▶ Brief
Below are records; please give the number of their lines that contain the string "tree", and only that number.
(Working data)
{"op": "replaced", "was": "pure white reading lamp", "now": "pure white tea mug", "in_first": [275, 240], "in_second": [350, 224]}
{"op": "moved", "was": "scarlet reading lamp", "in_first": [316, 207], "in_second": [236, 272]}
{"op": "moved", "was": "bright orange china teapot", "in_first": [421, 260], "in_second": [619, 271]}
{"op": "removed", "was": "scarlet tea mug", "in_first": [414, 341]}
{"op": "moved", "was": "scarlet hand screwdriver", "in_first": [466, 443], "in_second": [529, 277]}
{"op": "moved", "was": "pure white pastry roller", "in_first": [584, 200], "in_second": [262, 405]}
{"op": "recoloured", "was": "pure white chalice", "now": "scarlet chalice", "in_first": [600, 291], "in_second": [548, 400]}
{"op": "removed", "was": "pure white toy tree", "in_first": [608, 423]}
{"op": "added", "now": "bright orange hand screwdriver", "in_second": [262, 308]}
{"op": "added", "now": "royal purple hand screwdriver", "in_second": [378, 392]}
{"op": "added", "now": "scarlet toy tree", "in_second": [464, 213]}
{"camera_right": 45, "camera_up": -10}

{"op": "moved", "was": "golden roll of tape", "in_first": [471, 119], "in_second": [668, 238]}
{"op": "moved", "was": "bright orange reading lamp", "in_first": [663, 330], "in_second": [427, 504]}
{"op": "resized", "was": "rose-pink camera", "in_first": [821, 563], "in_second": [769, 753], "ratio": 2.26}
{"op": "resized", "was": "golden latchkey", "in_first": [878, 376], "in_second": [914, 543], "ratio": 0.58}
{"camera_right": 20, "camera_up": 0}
(End Working data)
(Working data)
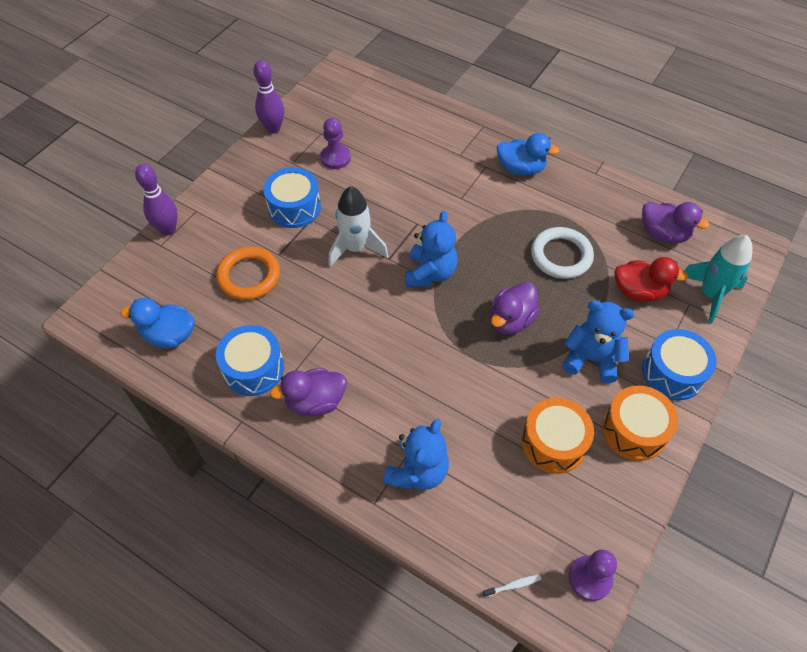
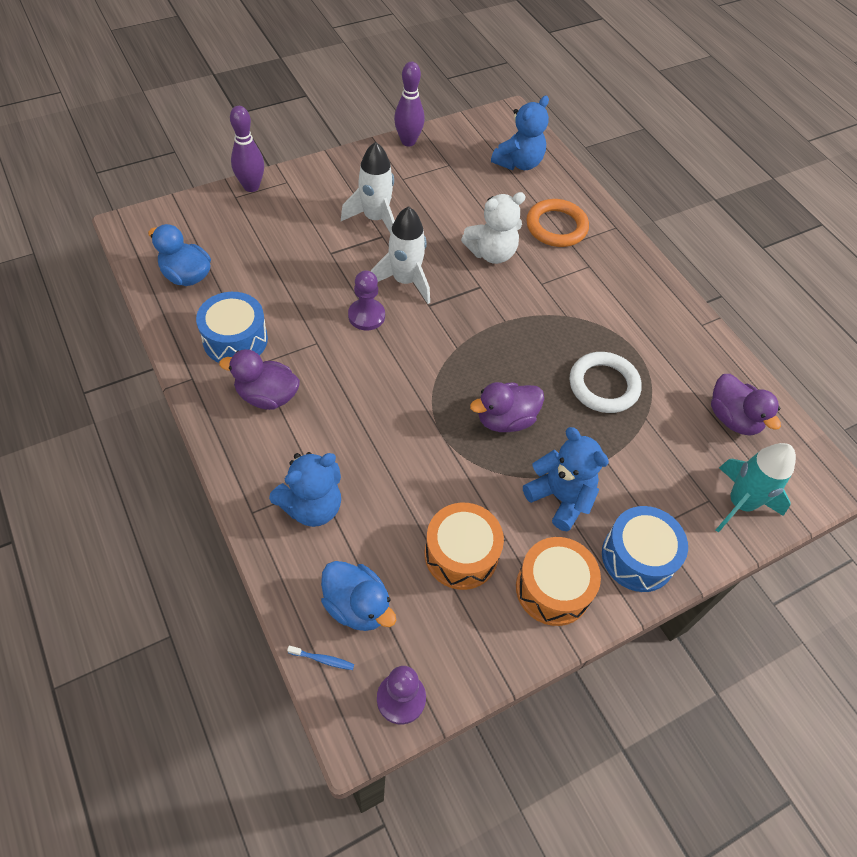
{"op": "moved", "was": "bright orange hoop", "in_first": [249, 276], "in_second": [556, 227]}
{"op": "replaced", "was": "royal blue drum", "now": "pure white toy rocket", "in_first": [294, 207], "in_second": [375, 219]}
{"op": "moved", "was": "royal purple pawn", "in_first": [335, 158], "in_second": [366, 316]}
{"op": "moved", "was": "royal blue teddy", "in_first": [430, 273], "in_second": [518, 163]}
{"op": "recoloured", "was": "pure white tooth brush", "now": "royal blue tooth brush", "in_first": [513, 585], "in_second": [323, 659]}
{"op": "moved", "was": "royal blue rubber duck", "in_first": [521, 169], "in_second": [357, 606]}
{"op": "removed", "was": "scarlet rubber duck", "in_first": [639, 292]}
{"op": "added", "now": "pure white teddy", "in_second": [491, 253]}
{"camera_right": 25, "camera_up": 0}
(End Working data)
▶ Completed task
2